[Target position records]
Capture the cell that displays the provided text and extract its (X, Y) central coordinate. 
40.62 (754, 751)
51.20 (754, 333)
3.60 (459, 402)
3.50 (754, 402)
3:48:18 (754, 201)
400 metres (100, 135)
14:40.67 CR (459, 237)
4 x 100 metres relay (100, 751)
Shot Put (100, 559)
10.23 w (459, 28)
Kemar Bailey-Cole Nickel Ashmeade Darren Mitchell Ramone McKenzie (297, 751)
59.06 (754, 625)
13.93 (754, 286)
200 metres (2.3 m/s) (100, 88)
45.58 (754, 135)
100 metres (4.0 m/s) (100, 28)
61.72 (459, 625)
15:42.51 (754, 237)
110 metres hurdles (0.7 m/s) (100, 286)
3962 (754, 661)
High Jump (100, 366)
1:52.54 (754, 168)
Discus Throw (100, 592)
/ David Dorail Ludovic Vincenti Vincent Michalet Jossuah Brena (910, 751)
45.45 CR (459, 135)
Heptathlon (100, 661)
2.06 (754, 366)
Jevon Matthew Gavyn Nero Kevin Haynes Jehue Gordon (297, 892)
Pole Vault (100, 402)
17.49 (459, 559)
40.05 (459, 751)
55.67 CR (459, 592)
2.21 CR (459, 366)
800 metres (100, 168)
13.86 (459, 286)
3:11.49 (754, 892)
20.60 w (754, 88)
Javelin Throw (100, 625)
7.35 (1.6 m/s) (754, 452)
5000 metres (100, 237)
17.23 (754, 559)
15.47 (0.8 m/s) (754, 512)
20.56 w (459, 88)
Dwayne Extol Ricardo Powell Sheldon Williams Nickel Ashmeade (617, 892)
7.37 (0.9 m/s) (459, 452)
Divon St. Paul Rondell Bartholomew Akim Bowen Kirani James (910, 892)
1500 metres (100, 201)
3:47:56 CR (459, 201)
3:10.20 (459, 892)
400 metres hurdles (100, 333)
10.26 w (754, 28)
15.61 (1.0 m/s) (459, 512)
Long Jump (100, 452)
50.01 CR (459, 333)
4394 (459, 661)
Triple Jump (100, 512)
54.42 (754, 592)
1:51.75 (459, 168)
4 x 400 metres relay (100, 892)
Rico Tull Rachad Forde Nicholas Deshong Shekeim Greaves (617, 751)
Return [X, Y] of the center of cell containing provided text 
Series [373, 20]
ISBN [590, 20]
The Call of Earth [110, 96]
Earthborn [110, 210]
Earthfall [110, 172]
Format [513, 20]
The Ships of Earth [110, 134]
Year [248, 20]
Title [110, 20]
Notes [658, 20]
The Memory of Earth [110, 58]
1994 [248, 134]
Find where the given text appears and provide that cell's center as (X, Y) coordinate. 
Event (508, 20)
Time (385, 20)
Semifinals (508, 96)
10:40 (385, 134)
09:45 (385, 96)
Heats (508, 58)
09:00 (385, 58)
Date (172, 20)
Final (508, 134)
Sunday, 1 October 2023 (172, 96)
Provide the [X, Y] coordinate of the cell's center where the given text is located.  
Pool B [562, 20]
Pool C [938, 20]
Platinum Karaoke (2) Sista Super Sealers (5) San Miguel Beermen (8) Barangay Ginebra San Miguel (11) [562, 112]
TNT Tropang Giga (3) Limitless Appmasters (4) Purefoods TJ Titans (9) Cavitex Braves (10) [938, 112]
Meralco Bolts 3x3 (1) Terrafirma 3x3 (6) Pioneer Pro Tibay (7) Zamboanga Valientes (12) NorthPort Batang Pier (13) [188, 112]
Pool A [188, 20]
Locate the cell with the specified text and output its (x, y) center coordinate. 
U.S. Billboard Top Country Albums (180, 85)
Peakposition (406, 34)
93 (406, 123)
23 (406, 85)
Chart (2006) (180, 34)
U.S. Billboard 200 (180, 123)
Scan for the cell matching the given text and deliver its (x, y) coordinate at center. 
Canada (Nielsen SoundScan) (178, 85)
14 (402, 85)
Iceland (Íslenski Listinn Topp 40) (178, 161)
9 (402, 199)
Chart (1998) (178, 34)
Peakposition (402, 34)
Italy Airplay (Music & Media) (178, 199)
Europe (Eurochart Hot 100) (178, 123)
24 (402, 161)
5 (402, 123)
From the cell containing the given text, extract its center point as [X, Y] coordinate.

**Work to do:** Reproduce the whole listing above line for line, without changing anything.

**Expected answer:**
Capture the cell that displays the provided text and extract its (X, Y) central coordinate. 
40.62 (754, 751)
51.20 (754, 333)
3.60 (459, 402)
3.50 (754, 402)
3:48:18 (754, 201)
400 metres (100, 135)
14:40.67 CR (459, 237)
4 x 100 metres relay (100, 751)
Shot Put (100, 559)
10.23 w (459, 28)
Kemar Bailey-Cole Nickel Ashmeade Darren Mitchell Ramone McKenzie (297, 751)
59.06 (754, 625)
13.93 (754, 286)
200 metres (2.3 m/s) (100, 88)
45.58 (754, 135)
100 metres (4.0 m/s) (100, 28)
61.72 (459, 625)
15:42.51 (754, 237)
110 metres hurdles (0.7 m/s) (100, 286)
3962 (754, 661)
High Jump (100, 366)
1:52.54 (754, 168)
Discus Throw (100, 592)
/ David Dorail Ludovic Vincenti Vincent Michalet Jossuah Brena (910, 751)
45.45 CR (459, 135)
Heptathlon (100, 661)
2.06 (754, 366)
Jevon Matthew Gavyn Nero Kevin Haynes Jehue Gordon (297, 892)
Pole Vault (100, 402)
17.49 (459, 559)
40.05 (459, 751)
55.67 CR (459, 592)
2.21 CR (459, 366)
800 metres (100, 168)
13.86 (459, 286)
3:11.49 (754, 892)
20.60 w (754, 88)
Javelin Throw (100, 625)
7.35 (1.6 m/s) (754, 452)
5000 metres (100, 237)
17.23 (754, 559)
15.47 (0.8 m/s) (754, 512)
20.56 w (459, 88)
Dwayne Extol Ricardo Powell Sheldon Williams Nickel Ashmeade (617, 892)
7.37 (0.9 m/s) (459, 452)
Divon St. Paul Rondell Bartholomew Akim Bowen Kirani James (910, 892)
1500 metres (100, 201)
3:47:56 CR (459, 201)
3:10.20 (459, 892)
400 metres hurdles (100, 333)
10.26 w (754, 28)
15.61 (1.0 m/s) (459, 512)
Long Jump (100, 452)
50.01 CR (459, 333)
4394 (459, 661)
Triple Jump (100, 512)
54.42 (754, 592)
1:51.75 (459, 168)
4 x 400 metres relay (100, 892)
Rico Tull Rachad Forde Nicholas Deshong Shekeim Greaves (617, 751)
Return [X, Y] of the center of cell containing provided text 
Series [373, 20]
ISBN [590, 20]
The Call of Earth [110, 96]
Earthborn [110, 210]
Earthfall [110, 172]
Format [513, 20]
The Ships of Earth [110, 134]
Year [248, 20]
Title [110, 20]
Notes [658, 20]
The Memory of Earth [110, 58]
1994 [248, 134]
Find where the given text appears and provide that cell's center as (X, Y) coordinate. 
Event (508, 20)
Time (385, 20)
Semifinals (508, 96)
10:40 (385, 134)
09:45 (385, 96)
Heats (508, 58)
09:00 (385, 58)
Date (172, 20)
Final (508, 134)
Sunday, 1 October 2023 (172, 96)
Provide the [X, Y] coordinate of the cell's center where the given text is located.  
Pool B [562, 20]
Pool C [938, 20]
Platinum Karaoke (2) Sista Super Sealers (5) San Miguel Beermen (8) Barangay Ginebra San Miguel (11) [562, 112]
TNT Tropang Giga (3) Limitless Appmasters (4) Purefoods TJ Titans (9) Cavitex Braves (10) [938, 112]
Meralco Bolts 3x3 (1) Terrafirma 3x3 (6) Pioneer Pro Tibay (7) Zamboanga Valientes (12) NorthPort Batang Pier (13) [188, 112]
Pool A [188, 20]
Locate the cell with the specified text and output its (x, y) center coordinate. 
U.S. Billboard Top Country Albums (180, 85)
Peakposition (406, 34)
93 (406, 123)
23 (406, 85)
Chart (2006) (180, 34)
U.S. Billboard 200 (180, 123)
Scan for the cell matching the given text and deliver its (x, y) coordinate at center. 
Canada (Nielsen SoundScan) (178, 85)
14 (402, 85)
Iceland (Íslenski Listinn Topp 40) (178, 161)
9 (402, 199)
Chart (1998) (178, 34)
Peakposition (402, 34)
Italy Airplay (Music & Media) (178, 199)
Europe (Eurochart Hot 100) (178, 123)
24 (402, 161)
5 (402, 123)
From the cell containing the given text, extract its center point as [X, Y] coordinate.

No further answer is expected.